/---

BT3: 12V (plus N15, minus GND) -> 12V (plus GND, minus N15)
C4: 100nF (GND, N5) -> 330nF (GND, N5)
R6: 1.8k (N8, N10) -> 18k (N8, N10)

\---
/---

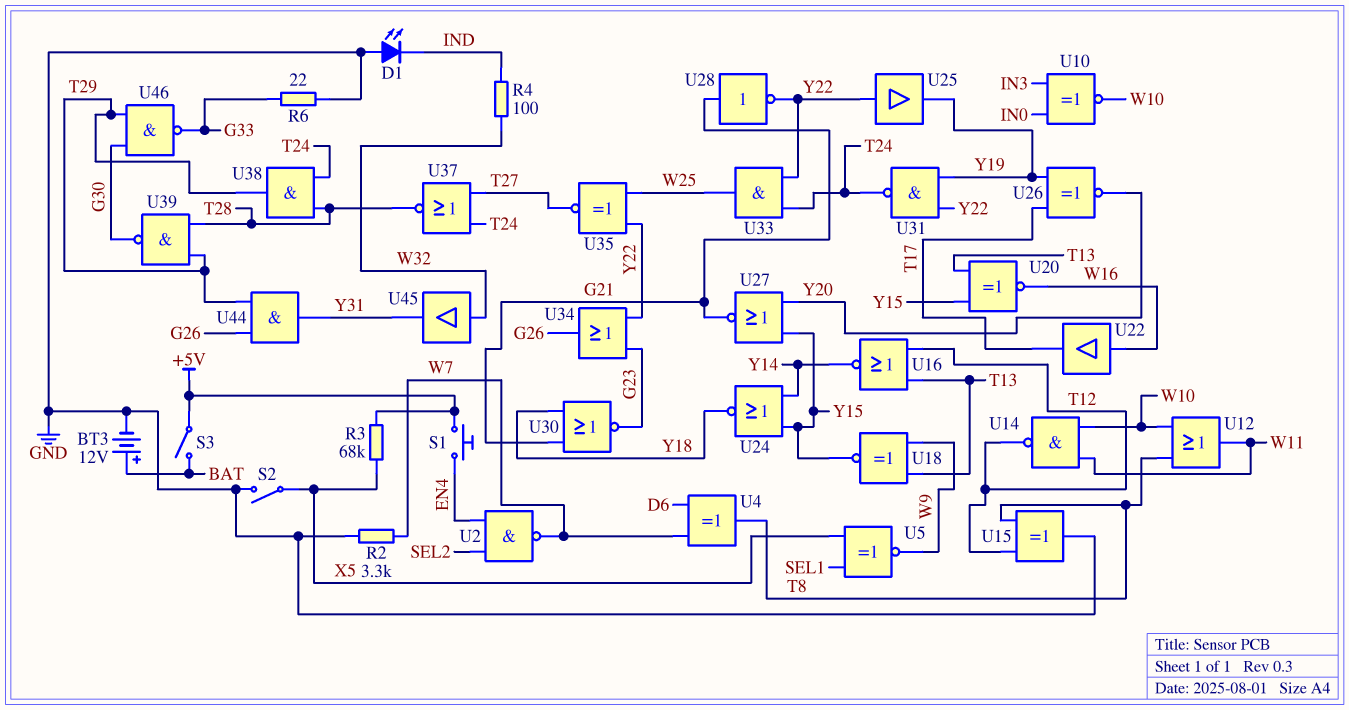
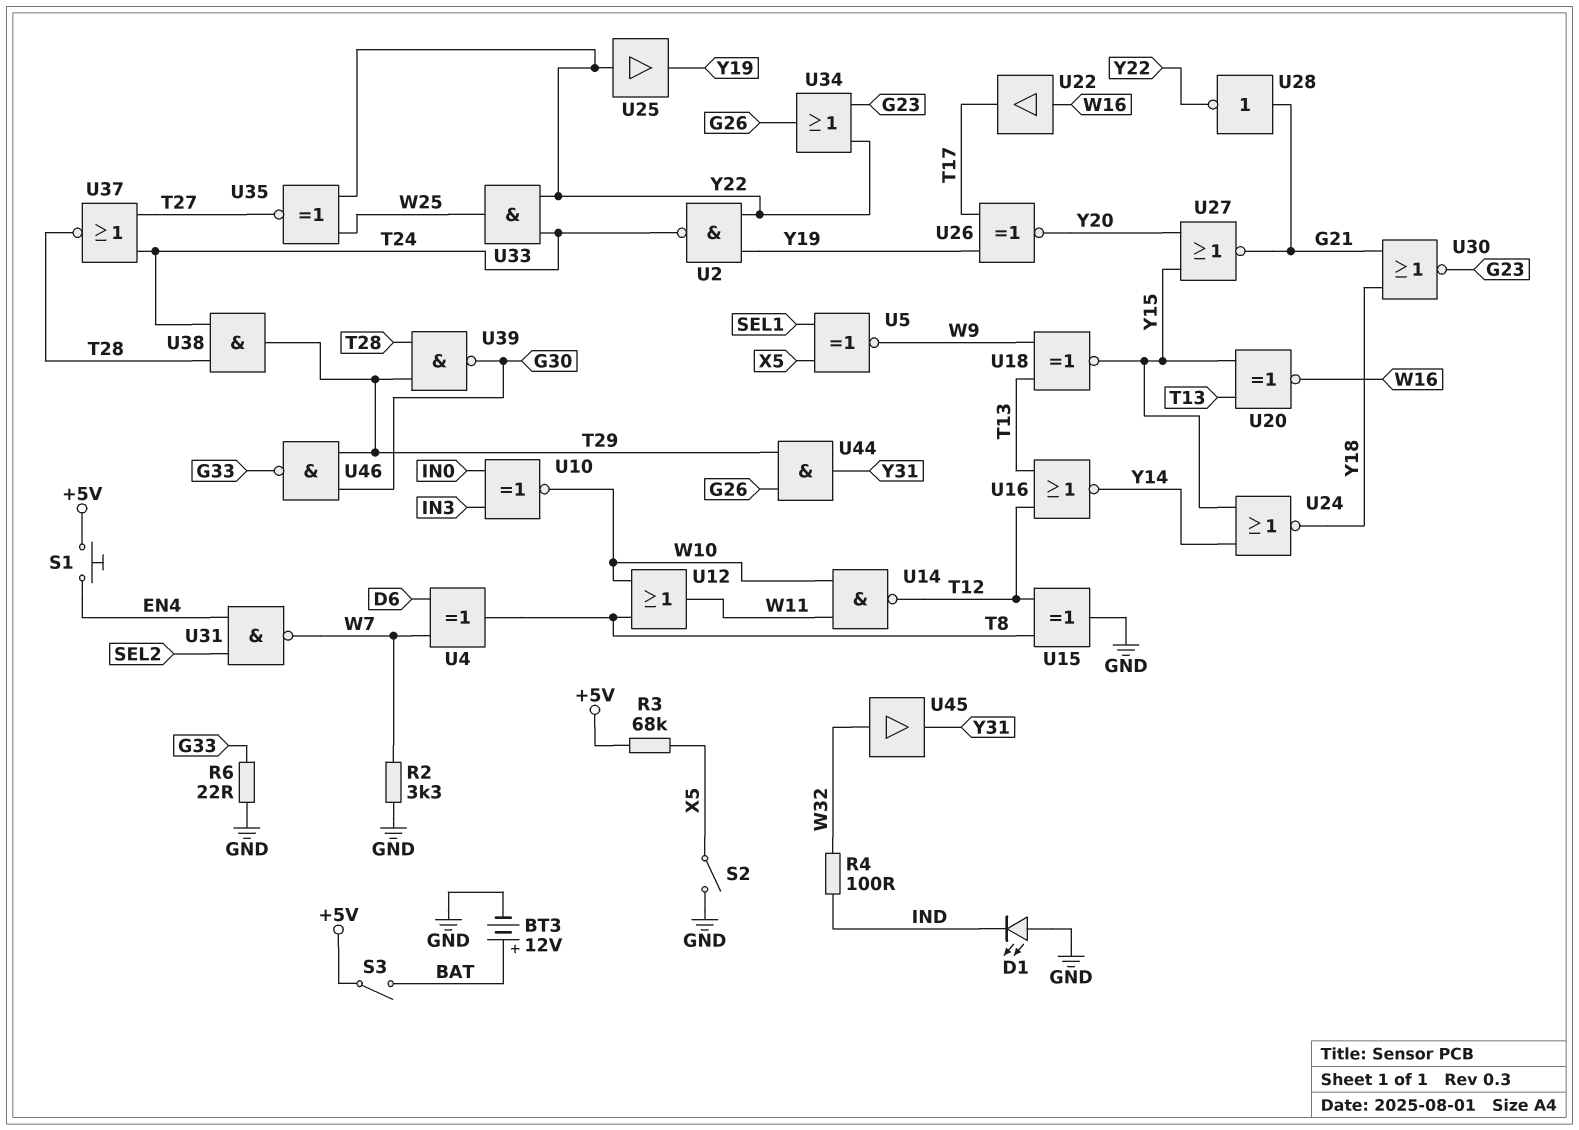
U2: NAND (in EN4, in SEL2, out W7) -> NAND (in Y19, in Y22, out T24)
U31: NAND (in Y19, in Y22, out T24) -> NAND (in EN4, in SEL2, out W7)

\---

*Activity*. An exact copy of the lines above, from the one containing "BT3: 12V (plus" through the one containing "R6: 1.8k (N8, N10) -> 18k (N8, N10)", is the whole of the answer.

*Result of this exercise*.
BT3: 12V (plus N15, minus GND) -> 12V (plus GND, minus N15)
C4: 100nF (GND, N5) -> 330nF (GND, N5)
R6: 1.8k (N8, N10) -> 18k (N8, N10)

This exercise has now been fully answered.